- Activity -
Output only the lines below that start at the line containing "camera: 85 degrees left, 20 degrees up" and end at the line containing "dark brown pocket", with both ends kept.

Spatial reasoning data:
----
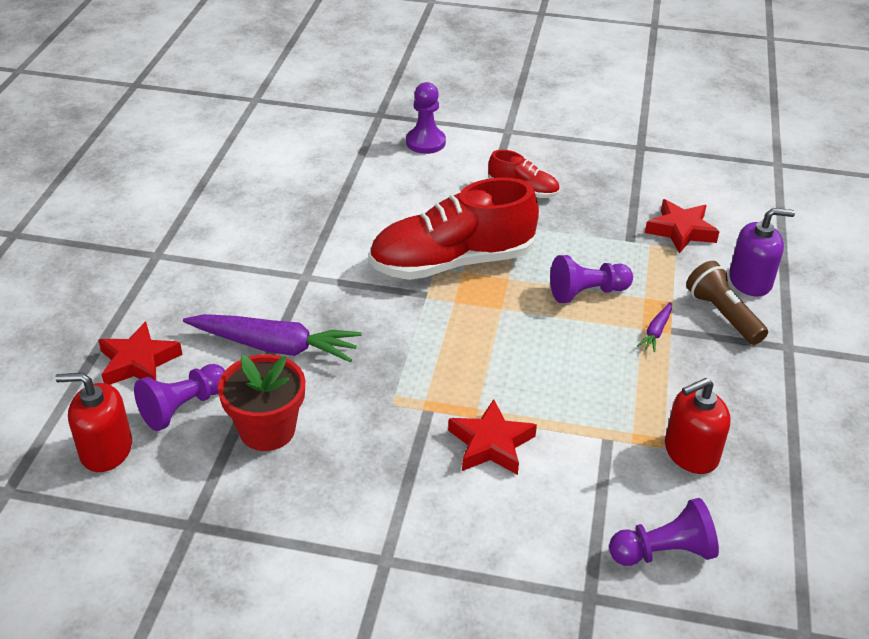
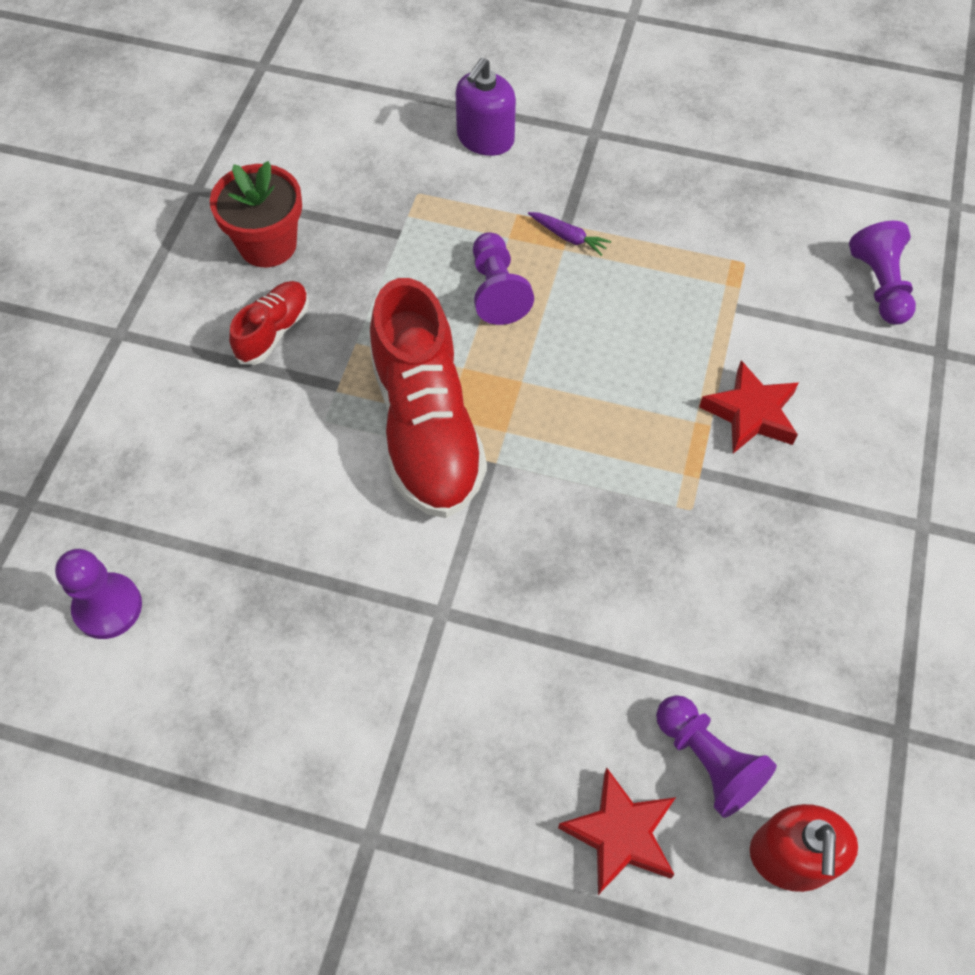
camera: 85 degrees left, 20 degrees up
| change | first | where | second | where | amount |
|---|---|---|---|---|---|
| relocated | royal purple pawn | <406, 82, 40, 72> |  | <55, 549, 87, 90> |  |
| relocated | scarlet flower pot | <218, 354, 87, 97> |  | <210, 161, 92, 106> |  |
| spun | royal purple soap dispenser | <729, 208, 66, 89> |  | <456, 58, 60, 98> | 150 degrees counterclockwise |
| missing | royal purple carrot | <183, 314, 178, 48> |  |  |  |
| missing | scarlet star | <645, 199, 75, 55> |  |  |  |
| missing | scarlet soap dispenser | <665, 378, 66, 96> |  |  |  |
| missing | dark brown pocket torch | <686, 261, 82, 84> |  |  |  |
----
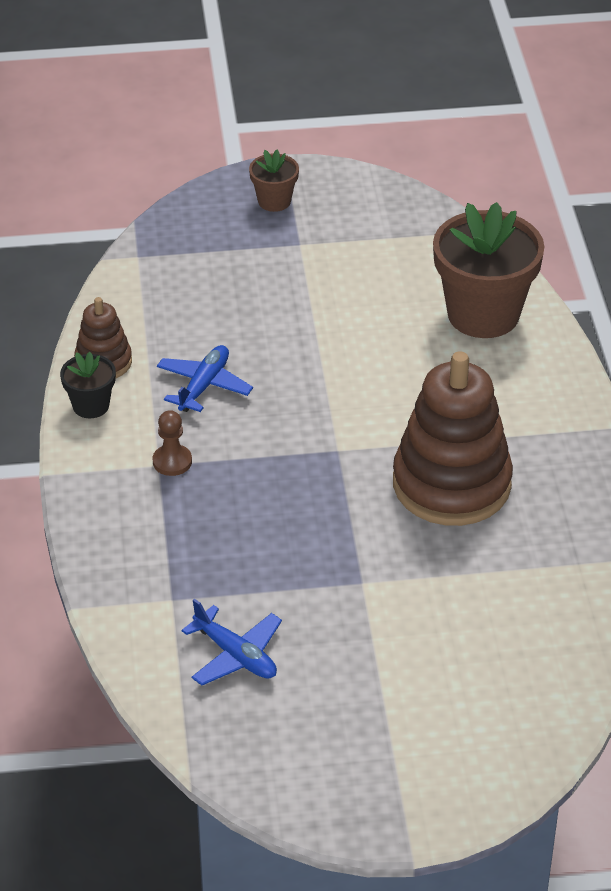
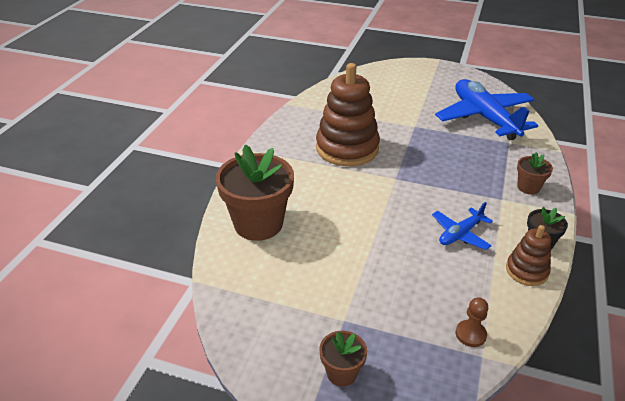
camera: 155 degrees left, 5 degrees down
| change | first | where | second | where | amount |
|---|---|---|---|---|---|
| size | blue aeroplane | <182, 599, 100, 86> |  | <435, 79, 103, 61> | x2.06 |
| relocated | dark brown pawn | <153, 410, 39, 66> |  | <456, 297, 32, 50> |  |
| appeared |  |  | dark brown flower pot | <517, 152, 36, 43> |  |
----
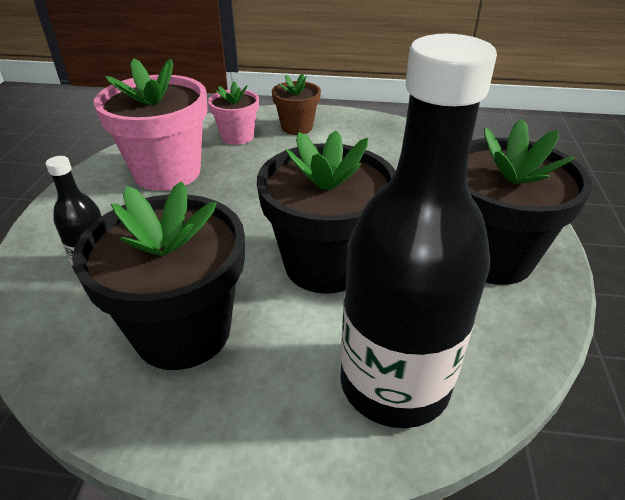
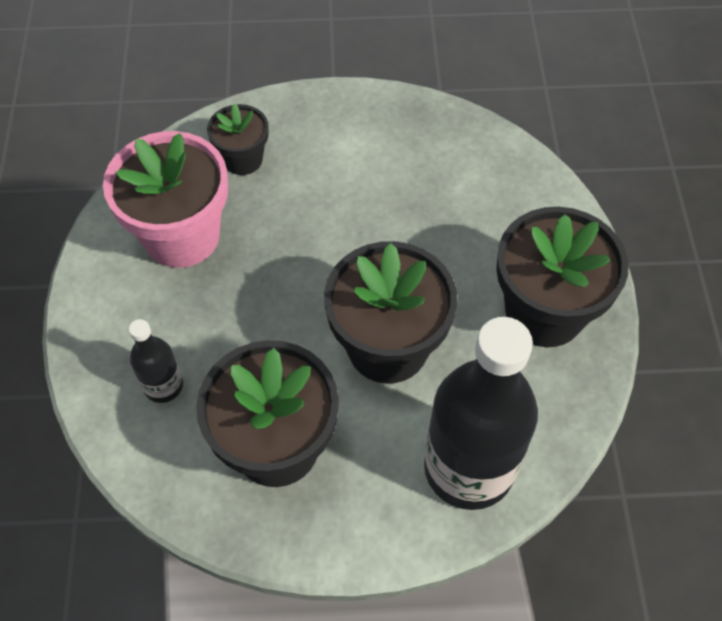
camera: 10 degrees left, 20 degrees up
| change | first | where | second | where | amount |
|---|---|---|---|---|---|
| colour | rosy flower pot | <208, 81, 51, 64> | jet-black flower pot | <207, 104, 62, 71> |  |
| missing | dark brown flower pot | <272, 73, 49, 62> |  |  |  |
----
- Result of this exercise -
camera: 85 degrees left, 20 degrees up
| change | first | where | second | where | amount |
|---|---|---|---|---|---|
| relocated | royal purple pawn | <406, 82, 40, 72> |  | <55, 549, 87, 90> |  |
| relocated | scarlet flower pot | <218, 354, 87, 97> |  | <210, 161, 92, 106> |  |
| spun | royal purple soap dispenser | <729, 208, 66, 89> |  | <456, 58, 60, 98> | 150 degrees counterclockwise |
| missing | royal purple carrot | <183, 314, 178, 48> |  |  |  |
| missing | scarlet star | <645, 199, 75, 55> |  |  |  |
| missing | scarlet soap dispenser | <665, 378, 66, 96> |  |  |  |
| missing | dark brown pocket torch | <686, 261, 82, 84> |  |  |  |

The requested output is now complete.